Data items
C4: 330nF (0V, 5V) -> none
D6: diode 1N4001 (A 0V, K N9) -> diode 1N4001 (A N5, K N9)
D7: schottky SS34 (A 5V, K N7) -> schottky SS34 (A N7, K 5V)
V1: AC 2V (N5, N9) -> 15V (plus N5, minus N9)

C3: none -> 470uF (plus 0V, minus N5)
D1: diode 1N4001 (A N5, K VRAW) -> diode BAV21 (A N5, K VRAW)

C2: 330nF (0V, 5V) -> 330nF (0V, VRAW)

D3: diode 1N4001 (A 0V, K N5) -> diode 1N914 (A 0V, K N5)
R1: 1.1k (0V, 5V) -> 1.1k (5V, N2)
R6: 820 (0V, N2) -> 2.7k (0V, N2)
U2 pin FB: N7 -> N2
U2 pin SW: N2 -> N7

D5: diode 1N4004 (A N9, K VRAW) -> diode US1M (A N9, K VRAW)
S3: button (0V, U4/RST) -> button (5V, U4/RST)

*What you are asked to do*.
Every line that holds the word "none" should be copied from the records above.

*Written response*.
C4: 330nF (0V, 5V) -> none
C3: none -> 470uF (plus 0V, minus N5)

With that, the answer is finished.